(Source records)
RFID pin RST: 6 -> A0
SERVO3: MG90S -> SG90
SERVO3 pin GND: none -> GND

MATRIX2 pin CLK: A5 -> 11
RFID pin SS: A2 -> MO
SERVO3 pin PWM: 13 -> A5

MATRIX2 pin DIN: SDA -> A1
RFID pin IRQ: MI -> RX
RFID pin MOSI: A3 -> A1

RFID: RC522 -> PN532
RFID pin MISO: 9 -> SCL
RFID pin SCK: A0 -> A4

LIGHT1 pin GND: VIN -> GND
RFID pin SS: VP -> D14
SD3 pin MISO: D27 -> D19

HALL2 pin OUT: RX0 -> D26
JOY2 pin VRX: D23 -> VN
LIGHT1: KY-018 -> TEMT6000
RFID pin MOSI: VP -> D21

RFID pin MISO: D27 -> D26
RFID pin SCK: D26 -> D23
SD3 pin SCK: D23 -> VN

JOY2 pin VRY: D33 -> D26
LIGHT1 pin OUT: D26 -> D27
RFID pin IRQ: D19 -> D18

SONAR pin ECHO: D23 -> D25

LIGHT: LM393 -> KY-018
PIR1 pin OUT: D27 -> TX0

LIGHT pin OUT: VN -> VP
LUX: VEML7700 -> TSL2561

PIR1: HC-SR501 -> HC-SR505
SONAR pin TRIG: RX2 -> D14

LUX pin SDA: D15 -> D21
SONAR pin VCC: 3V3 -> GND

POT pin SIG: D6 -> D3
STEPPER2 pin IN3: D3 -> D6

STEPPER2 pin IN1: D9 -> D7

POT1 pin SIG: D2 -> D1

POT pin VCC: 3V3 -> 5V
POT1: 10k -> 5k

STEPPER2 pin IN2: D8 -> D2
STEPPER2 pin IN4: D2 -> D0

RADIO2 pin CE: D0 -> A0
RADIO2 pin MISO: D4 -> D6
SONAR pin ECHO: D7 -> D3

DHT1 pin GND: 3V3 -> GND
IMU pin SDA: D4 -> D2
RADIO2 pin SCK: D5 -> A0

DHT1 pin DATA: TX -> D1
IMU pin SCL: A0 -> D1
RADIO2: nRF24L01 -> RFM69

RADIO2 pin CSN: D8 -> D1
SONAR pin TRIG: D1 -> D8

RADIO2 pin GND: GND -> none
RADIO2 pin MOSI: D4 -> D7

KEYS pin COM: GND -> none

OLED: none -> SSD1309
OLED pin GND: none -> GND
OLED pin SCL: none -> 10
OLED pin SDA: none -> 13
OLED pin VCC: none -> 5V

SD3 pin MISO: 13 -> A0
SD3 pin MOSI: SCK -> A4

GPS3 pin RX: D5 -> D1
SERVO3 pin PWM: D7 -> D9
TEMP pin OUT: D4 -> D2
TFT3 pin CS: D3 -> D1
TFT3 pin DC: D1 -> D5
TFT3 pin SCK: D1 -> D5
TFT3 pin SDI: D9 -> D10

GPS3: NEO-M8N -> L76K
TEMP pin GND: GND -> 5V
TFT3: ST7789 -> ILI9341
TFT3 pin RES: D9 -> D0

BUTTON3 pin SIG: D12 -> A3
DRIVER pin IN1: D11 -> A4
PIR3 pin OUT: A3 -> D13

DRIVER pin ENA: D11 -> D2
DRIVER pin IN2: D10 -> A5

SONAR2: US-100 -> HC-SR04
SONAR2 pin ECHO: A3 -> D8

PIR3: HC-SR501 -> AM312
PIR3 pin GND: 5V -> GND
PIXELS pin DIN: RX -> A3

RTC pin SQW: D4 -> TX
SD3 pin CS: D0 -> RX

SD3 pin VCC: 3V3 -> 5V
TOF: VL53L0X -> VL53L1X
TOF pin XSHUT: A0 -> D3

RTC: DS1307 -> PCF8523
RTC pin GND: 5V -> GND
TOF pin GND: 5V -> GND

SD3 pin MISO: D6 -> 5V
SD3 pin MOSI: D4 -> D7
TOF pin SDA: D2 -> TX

#### [Work item]
The records above should be transcribed in full, with no differences.

#### [Output of the exercise]
RFID pin RST: 6 -> A0
SERVO3: MG90S -> SG90
SERVO3 pin GND: none -> GND

MATRIX2 pin CLK: A5 -> 11
RFID pin SS: A2 -> MO
SERVO3 pin PWM: 13 -> A5

MATRIX2 pin DIN: SDA -> A1
RFID pin IRQ: MI -> RX
RFID pin MOSI: A3 -> A1

RFID: RC522 -> PN532
RFID pin MISO: 9 -> SCL
RFID pin SCK: A0 -> A4

LIGHT1 pin GND: VIN -> GND
RFID pin SS: VP -> D14
SD3 pin MISO: D27 -> D19

HALL2 pin OUT: RX0 -> D26
JOY2 pin VRX: D23 -> VN
LIGHT1: KY-018 -> TEMT6000
RFID pin MOSI: VP -> D21

RFID pin MISO: D27 -> D26
RFID pin SCK: D26 -> D23
SD3 pin SCK: D23 -> VN

JOY2 pin VRY: D33 -> D26
LIGHT1 pin OUT: D26 -> D27
RFID pin IRQ: D19 -> D18

SONAR pin ECHO: D23 -> D25

LIGHT: LM393 -> KY-018
PIR1 pin OUT: D27 -> TX0

LIGHT pin OUT: VN -> VP
LUX: VEML7700 -> TSL2561

PIR1: HC-SR501 -> HC-SR505
SONAR pin TRIG: RX2 -> D14

LUX pin SDA: D15 -> D21
SONAR pin VCC: 3V3 -> GND

POT pin SIG: D6 -> D3
STEPPER2 pin IN3: D3 -> D6

STEPPER2 pin IN1: D9 -> D7

POT1 pin SIG: D2 -> D1

POT pin VCC: 3V3 -> 5V
POT1: 10k -> 5k

STEPPER2 pin IN2: D8 -> D2
STEPPER2 pin IN4: D2 -> D0

RADIO2 pin CE: D0 -> A0
RADIO2 pin MISO: D4 -> D6
SONAR pin ECHO: D7 -> D3

DHT1 pin GND: 3V3 -> GND
IMU pin SDA: D4 -> D2
RADIO2 pin SCK: D5 -> A0

DHT1 pin DATA: TX -> D1
IMU pin SCL: A0 -> D1
RADIO2: nRF24L01 -> RFM69

RADIO2 pin CSN: D8 -> D1
SONAR pin TRIG: D1 -> D8

RADIO2 pin GND: GND -> none
RADIO2 pin MOSI: D4 -> D7

KEYS pin COM: GND -> none

OLED: none -> SSD1309
OLED pin GND: none -> GND
OLED pin SCL: none -> 10
OLED pin SDA: none -> 13
OLED pin VCC: none -> 5V

SD3 pin MISO: 13 -> A0
SD3 pin MOSI: SCK -> A4

GPS3 pin RX: D5 -> D1
SERVO3 pin PWM: D7 -> D9
TEMP pin OUT: D4 -> D2
TFT3 pin CS: D3 -> D1
TFT3 pin DC: D1 -> D5
TFT3 pin SCK: D1 -> D5
TFT3 pin SDI: D9 -> D10

GPS3: NEO-M8N -> L76K
TEMP pin GND: GND -> 5V
TFT3: ST7789 -> ILI9341
TFT3 pin RES: D9 -> D0

BUTTON3 pin SIG: D12 -> A3
DRIVER pin IN1: D11 -> A4
PIR3 pin OUT: A3 -> D13

DRIVER pin ENA: D11 -> D2
DRIVER pin IN2: D10 -> A5

SONAR2: US-100 -> HC-SR04
SONAR2 pin ECHO: A3 -> D8

PIR3: HC-SR501 -> AM312
PIR3 pin GND: 5V -> GND
PIXELS pin DIN: RX -> A3

RTC pin SQW: D4 -> TX
SD3 pin CS: D0 -> RX

SD3 pin VCC: 3V3 -> 5V
TOF: VL53L0X -> VL53L1X
TOF pin XSHUT: A0 -> D3

RTC: DS1307 -> PCF8523
RTC pin GND: 5V -> GND
TOF pin GND: 5V -> GND

SD3 pin MISO: D6 -> 5V
SD3 pin MOSI: D4 -> D7
TOF pin SDA: D2 -> TX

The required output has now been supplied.